START Dataset content
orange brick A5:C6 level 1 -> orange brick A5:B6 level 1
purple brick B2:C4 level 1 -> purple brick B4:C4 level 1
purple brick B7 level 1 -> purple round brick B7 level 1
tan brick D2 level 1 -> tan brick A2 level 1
END Dataset content
START Dataset content
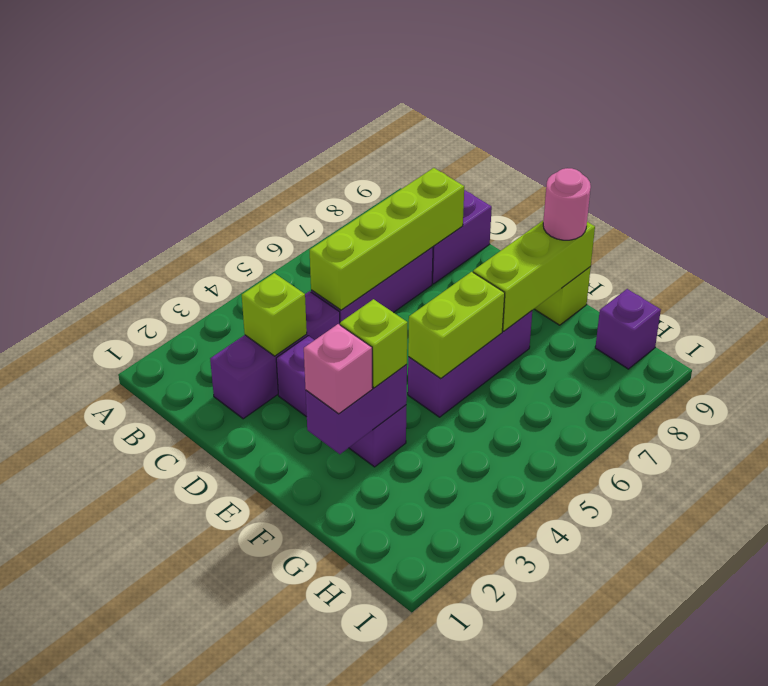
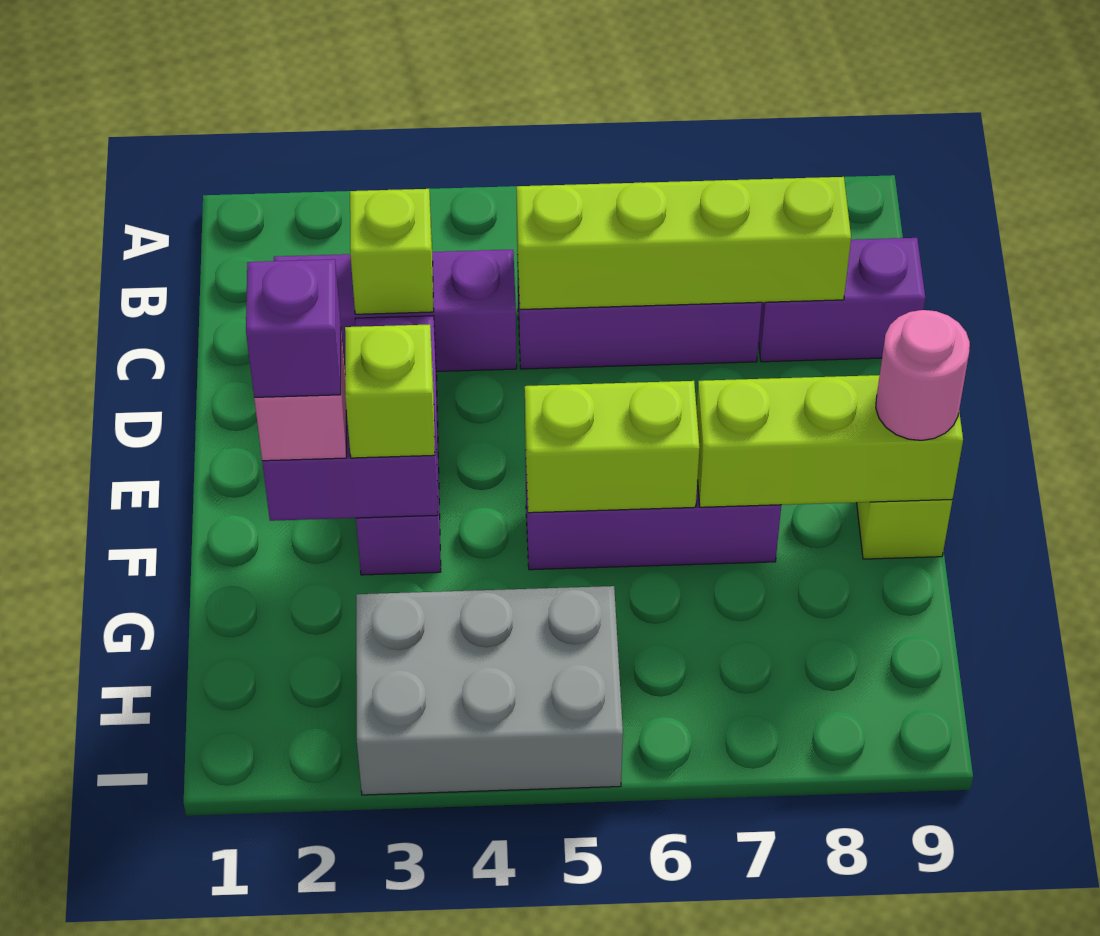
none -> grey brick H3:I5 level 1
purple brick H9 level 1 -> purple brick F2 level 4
END Dataset content
START Dataset content
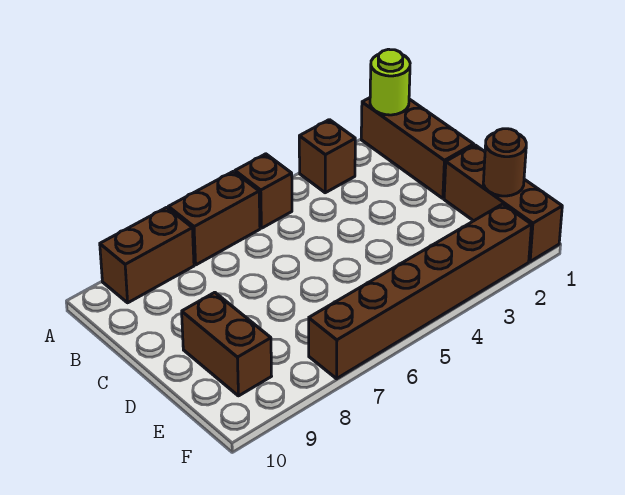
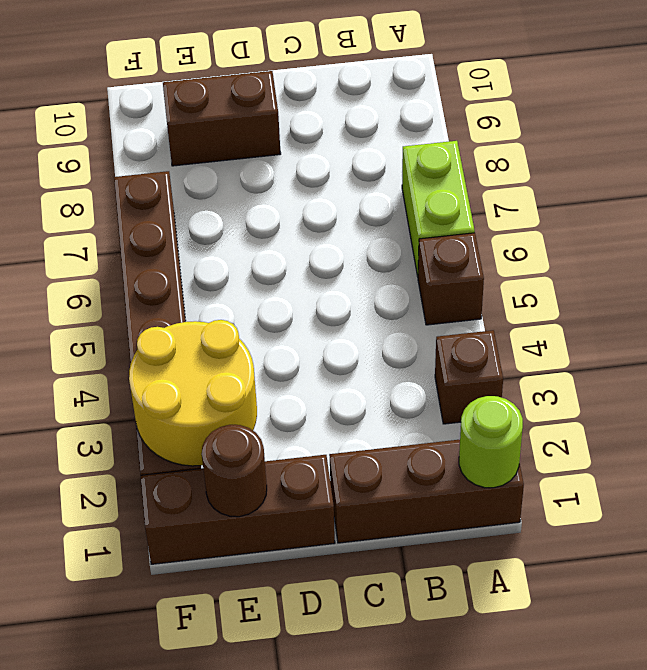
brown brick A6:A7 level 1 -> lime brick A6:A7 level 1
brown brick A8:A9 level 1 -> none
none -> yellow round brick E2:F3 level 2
END Dataset content
● Task instructions: Begin with the line above that has "purple brick B2:C4" and continue through the line that has "tan brick D2 level 1 -> tan brick A2 level 1", setting each one down exactly. Stop there.

● Output of the task:
purple brick B2:C4 level 1 -> purple brick B4:C4 level 1
purple brick B7 level 1 -> purple round brick B7 level 1
tan brick D2 level 1 -> tan brick A2 level 1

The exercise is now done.